* **Short problem**:
Below are some records. Copy every line in them that holds "label".

((

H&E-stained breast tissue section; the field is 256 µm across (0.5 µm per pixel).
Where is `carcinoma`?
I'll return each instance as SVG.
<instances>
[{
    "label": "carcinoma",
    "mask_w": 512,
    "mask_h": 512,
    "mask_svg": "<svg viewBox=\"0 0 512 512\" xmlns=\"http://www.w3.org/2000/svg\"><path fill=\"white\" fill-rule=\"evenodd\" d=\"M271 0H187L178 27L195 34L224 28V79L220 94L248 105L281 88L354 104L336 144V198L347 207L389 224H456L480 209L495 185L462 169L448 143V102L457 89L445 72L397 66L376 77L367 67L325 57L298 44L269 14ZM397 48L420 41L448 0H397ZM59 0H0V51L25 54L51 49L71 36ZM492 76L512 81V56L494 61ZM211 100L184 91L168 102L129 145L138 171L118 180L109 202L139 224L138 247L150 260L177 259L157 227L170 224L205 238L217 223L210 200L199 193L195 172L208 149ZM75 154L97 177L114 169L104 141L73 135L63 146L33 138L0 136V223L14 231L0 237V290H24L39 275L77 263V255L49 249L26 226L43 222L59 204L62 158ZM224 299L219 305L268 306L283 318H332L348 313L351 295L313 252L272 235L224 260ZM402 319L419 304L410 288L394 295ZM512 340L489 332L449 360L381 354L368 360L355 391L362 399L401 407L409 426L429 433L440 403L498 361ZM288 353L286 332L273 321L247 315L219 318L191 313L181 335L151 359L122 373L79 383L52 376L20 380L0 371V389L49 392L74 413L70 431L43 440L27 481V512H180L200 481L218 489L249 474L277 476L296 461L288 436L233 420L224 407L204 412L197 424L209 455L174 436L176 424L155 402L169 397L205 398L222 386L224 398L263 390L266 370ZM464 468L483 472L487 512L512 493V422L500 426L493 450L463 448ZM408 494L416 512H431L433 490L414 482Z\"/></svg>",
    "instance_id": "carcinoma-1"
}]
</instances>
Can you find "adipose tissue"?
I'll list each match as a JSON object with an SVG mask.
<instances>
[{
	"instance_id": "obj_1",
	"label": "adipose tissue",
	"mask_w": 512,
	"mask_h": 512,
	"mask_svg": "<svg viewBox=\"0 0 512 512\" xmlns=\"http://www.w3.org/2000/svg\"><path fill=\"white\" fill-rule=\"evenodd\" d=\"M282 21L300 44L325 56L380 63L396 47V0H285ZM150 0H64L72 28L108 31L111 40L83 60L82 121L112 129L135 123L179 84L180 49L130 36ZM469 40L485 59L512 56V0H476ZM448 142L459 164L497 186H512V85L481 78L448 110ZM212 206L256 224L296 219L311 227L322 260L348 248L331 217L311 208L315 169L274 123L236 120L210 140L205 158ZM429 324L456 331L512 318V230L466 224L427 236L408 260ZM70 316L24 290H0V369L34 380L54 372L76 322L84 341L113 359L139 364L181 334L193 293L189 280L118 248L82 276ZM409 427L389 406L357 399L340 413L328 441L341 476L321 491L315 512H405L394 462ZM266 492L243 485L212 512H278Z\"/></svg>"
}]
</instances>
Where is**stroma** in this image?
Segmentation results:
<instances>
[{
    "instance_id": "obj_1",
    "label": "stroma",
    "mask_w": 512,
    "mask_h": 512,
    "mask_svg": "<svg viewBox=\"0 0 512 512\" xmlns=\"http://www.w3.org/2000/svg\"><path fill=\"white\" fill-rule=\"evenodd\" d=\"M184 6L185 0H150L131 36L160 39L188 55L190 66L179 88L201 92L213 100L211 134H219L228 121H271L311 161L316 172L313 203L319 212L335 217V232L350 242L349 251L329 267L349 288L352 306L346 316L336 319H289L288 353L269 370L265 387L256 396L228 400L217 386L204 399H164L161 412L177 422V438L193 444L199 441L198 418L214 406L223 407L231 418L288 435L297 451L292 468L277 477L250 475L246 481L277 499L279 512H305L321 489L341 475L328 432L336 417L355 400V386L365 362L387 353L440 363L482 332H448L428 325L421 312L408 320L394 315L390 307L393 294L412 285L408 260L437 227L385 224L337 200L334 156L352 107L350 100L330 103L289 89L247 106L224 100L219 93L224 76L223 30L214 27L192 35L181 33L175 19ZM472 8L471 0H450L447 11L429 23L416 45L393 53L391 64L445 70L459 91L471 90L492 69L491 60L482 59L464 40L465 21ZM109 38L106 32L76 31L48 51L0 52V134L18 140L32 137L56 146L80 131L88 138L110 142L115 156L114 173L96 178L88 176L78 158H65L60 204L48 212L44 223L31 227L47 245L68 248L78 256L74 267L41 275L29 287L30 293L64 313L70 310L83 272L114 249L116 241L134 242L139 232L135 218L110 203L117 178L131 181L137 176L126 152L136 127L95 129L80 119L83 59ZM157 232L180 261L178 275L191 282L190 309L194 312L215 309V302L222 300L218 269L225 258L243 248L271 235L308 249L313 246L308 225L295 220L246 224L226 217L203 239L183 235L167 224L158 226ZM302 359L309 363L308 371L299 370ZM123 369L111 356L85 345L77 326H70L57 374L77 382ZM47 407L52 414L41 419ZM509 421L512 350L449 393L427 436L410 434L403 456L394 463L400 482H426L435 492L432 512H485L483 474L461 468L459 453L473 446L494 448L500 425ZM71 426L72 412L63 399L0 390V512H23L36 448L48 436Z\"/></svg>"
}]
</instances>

))

* **Solution to the exercise**:
    "label": "carcinoma",
	"label": "adipose tissue",
    "label": "stroma",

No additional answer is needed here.